## Work instructions
In the records below, begin at the line that has "bash - timeline_travel: [1097,80,1433,236]" and stop after the line that has "Recent Mix: [439,244,677,343]"; quote those lines verbatim and nothing more.

[Two-dimensional motion records]
──────
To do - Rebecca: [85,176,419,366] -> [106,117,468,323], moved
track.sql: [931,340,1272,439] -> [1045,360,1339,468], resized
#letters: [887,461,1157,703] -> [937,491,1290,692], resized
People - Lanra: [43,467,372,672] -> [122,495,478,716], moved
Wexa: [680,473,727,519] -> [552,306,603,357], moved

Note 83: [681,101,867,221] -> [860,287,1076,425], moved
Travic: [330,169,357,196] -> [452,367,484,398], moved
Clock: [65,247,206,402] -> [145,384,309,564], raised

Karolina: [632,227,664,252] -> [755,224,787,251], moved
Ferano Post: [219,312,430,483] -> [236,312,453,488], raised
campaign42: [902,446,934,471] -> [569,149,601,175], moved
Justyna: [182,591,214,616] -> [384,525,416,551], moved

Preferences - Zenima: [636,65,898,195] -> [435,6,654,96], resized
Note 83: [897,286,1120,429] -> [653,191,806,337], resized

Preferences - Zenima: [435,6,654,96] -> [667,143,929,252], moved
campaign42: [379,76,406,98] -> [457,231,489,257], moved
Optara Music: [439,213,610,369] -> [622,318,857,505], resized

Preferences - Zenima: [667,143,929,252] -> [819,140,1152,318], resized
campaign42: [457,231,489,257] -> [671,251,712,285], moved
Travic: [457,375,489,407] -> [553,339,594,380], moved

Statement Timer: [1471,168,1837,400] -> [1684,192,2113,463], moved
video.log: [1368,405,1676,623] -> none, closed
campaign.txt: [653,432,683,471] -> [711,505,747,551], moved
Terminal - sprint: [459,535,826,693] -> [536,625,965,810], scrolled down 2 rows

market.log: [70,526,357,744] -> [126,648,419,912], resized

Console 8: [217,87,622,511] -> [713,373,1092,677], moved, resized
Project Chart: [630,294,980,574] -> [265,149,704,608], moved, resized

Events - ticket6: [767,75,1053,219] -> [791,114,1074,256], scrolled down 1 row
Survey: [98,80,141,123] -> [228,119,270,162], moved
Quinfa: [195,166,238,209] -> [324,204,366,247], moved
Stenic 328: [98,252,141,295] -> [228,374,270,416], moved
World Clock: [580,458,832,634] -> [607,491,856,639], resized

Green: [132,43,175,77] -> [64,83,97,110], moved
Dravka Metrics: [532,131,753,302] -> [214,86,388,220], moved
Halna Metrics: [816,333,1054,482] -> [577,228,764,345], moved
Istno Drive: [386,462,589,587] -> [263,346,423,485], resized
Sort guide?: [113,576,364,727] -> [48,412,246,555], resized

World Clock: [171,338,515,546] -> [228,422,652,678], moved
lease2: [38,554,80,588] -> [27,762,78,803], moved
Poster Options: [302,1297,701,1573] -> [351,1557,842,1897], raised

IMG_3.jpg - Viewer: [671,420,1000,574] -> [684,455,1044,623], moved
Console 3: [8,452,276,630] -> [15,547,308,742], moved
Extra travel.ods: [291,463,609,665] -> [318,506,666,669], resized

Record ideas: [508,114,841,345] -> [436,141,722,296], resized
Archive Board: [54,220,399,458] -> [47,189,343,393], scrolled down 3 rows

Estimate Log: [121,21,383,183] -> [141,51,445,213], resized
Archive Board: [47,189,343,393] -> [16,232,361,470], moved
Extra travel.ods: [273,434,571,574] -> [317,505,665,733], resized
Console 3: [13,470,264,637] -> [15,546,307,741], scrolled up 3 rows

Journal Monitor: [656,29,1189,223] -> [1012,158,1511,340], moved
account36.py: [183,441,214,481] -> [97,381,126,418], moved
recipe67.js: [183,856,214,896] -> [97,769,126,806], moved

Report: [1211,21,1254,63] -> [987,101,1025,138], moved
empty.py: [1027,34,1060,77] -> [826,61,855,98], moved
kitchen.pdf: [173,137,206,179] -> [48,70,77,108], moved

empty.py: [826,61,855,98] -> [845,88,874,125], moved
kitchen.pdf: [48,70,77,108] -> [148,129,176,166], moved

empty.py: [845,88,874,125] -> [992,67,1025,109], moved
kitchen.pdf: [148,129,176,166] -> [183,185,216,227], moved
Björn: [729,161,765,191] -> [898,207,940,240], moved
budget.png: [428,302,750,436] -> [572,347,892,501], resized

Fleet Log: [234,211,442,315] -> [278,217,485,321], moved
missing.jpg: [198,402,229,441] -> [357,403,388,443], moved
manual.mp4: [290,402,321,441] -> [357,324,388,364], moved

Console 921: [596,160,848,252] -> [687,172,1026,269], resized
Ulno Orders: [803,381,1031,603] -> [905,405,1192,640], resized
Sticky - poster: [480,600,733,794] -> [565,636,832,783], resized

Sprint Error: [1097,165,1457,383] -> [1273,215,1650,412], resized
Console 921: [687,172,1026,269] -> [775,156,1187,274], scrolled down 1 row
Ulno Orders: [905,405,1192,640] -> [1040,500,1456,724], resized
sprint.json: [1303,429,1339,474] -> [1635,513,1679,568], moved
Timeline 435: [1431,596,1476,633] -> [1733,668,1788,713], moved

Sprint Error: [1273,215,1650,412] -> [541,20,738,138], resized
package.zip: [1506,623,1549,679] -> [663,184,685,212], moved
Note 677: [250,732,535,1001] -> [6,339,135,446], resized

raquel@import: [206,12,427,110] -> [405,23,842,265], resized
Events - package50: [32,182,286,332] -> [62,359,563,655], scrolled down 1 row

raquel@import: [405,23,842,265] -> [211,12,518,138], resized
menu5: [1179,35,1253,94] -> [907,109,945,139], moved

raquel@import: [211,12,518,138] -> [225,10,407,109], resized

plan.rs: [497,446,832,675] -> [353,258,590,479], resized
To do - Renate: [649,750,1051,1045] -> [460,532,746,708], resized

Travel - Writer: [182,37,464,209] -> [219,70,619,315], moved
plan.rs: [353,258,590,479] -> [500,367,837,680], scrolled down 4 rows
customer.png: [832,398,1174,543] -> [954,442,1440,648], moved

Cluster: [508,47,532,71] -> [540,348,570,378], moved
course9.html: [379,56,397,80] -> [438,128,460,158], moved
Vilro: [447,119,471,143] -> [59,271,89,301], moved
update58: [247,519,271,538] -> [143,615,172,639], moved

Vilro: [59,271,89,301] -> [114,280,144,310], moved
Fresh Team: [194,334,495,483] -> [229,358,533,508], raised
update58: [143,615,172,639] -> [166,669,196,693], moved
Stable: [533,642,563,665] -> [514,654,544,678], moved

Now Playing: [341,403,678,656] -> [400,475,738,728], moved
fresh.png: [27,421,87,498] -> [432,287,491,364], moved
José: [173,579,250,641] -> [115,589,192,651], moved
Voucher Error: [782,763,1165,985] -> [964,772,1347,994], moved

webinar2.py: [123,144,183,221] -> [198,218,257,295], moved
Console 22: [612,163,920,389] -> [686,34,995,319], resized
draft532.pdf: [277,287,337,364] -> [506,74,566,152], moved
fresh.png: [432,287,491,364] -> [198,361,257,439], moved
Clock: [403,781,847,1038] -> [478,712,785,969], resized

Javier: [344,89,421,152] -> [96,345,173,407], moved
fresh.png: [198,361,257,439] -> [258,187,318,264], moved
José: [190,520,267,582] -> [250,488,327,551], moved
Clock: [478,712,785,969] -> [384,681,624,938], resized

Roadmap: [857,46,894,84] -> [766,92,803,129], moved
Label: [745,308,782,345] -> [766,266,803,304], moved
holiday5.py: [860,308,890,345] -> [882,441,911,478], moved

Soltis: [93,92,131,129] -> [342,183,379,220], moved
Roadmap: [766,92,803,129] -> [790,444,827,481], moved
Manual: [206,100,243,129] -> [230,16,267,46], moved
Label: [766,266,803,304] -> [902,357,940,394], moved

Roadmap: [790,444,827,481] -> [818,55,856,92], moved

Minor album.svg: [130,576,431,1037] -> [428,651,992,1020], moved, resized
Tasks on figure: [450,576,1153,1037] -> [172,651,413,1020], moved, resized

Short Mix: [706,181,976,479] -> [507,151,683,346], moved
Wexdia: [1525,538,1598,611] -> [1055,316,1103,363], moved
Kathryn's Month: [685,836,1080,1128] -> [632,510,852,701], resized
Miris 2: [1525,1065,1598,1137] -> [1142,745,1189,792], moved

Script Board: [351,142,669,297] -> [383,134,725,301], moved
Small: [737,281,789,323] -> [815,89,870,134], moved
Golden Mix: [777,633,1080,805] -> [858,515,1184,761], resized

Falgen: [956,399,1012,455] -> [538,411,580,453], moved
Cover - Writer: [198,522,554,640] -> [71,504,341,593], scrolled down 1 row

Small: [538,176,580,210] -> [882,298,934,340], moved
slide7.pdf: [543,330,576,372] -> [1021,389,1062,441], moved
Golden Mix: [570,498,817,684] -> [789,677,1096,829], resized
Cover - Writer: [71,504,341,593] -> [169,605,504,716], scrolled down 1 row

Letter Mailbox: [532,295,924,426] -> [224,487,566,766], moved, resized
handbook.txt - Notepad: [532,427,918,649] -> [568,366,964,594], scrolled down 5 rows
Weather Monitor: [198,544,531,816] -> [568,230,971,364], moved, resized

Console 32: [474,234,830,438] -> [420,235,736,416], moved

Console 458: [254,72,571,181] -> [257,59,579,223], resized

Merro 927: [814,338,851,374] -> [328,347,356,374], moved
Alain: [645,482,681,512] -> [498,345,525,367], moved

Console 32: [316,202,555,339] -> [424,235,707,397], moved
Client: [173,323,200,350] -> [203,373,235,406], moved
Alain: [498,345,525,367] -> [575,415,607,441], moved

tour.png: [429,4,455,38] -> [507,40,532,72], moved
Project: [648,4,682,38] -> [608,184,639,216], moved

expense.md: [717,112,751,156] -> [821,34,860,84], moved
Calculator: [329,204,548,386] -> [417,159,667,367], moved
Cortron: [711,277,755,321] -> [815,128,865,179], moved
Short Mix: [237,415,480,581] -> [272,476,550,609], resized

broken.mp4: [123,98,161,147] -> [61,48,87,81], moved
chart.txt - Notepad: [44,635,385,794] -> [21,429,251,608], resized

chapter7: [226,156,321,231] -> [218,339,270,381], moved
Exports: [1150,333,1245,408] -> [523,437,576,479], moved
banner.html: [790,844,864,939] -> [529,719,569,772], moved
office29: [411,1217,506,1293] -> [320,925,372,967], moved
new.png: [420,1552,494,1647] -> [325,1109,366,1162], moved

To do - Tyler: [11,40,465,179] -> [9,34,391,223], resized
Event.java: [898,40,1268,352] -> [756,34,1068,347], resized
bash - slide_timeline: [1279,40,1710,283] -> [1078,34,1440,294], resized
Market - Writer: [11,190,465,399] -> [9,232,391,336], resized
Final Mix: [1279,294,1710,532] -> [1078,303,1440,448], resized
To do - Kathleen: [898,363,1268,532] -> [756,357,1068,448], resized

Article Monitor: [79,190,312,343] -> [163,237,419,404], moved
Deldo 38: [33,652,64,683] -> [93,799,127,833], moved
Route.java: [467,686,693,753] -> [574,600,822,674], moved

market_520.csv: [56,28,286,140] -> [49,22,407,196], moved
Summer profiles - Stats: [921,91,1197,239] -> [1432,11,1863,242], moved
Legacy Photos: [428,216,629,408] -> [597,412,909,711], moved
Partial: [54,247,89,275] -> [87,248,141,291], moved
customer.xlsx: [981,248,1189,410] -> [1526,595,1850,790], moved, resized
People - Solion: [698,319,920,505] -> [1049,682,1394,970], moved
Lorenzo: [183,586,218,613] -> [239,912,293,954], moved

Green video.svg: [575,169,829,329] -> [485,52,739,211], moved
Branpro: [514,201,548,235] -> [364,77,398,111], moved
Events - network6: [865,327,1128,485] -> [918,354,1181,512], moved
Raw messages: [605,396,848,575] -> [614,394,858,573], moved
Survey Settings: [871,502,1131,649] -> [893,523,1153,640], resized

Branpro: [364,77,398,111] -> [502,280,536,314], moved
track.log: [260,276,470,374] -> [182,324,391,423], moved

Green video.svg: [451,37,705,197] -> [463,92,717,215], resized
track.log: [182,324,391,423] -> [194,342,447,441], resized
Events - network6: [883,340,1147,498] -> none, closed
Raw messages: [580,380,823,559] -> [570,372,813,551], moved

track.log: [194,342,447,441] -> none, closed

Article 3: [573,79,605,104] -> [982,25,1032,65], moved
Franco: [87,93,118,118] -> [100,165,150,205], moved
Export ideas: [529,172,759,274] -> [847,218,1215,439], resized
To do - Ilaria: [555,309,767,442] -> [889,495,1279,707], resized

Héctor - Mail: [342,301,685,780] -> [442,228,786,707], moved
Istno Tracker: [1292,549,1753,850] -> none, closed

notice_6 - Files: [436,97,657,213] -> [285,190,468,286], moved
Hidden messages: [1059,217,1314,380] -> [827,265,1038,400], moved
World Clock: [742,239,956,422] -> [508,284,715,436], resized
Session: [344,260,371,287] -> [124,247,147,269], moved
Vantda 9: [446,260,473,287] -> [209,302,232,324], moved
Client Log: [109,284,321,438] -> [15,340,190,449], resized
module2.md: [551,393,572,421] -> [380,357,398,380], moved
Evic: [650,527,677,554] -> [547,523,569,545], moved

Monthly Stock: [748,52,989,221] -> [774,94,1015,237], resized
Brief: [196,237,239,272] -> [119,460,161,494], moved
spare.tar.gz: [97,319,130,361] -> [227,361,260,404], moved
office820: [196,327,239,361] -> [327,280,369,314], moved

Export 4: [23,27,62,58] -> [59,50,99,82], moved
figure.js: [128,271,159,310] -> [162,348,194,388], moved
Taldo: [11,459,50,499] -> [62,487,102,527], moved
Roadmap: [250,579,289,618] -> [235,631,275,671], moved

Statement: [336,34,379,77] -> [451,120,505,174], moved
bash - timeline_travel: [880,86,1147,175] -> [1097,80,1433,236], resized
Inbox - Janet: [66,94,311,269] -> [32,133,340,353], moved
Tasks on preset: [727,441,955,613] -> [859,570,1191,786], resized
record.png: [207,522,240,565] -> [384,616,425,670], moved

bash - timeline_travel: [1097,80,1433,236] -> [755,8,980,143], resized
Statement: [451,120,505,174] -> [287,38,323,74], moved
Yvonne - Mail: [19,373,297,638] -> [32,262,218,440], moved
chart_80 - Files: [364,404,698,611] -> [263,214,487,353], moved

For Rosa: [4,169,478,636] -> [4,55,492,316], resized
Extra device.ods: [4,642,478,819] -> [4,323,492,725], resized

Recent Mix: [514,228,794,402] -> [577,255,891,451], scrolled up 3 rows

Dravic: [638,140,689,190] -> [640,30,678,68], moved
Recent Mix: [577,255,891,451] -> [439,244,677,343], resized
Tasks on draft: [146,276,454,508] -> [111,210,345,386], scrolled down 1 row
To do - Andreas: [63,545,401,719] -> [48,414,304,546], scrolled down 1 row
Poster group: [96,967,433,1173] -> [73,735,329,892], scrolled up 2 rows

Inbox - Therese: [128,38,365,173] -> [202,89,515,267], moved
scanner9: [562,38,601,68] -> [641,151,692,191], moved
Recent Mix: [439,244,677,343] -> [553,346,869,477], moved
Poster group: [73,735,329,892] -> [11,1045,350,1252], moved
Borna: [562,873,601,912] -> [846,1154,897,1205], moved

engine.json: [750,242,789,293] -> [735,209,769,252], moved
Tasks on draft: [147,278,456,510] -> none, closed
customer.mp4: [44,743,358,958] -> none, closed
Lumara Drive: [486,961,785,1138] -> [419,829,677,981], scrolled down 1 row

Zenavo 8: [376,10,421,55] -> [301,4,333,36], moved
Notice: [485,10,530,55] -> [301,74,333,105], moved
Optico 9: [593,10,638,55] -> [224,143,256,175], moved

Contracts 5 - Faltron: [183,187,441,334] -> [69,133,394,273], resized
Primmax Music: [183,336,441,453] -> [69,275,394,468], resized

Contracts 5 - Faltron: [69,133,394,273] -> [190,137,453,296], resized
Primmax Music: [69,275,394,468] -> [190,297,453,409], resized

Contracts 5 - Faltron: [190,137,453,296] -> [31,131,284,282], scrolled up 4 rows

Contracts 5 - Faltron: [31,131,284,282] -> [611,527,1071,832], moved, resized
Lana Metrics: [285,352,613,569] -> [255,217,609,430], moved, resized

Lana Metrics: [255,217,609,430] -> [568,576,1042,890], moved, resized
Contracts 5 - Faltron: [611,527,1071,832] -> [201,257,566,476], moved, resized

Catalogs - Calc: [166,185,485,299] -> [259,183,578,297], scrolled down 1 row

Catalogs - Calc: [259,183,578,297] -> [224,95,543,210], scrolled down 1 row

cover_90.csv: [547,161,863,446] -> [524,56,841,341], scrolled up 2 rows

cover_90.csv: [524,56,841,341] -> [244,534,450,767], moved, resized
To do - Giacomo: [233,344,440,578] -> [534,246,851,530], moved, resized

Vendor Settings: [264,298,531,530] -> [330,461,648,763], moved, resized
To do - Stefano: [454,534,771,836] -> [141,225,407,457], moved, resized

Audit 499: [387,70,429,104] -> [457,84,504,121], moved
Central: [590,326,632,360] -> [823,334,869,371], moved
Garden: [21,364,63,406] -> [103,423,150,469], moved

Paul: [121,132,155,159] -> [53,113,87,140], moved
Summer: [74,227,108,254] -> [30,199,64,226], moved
──────
## Written solution
bash - timeline_travel: [1097,80,1433,236] -> [755,8,980,143], resized
Statement: [451,120,505,174] -> [287,38,323,74], moved
Yvonne - Mail: [19,373,297,638] -> [32,262,218,440], moved
chart_80 - Files: [364,404,698,611] -> [263,214,487,353], moved

For Rosa: [4,169,478,636] -> [4,55,492,316], resized
Extra device.ods: [4,642,478,819] -> [4,323,492,725], resized

Recent Mix: [514,228,794,402] -> [577,255,891,451], scrolled up 3 rows

Dravic: [638,140,689,190] -> [640,30,678,68], moved
Recent Mix: [577,255,891,451] -> [439,244,677,343], resized
Tasks on draft: [146,276,454,508] -> [111,210,345,386], scrolled down 1 row
To do - Andreas: [63,545,401,719] -> [48,414,304,546], scrolled down 1 row
Poster group: [96,967,433,1173] -> [73,735,329,892], scrolled up 2 rows

Inbox - Therese: [128,38,365,173] -> [202,89,515,267], moved
scanner9: [562,38,601,68] -> [641,151,692,191], moved
Recent Mix: [439,244,677,343] -> [553,346,869,477], moved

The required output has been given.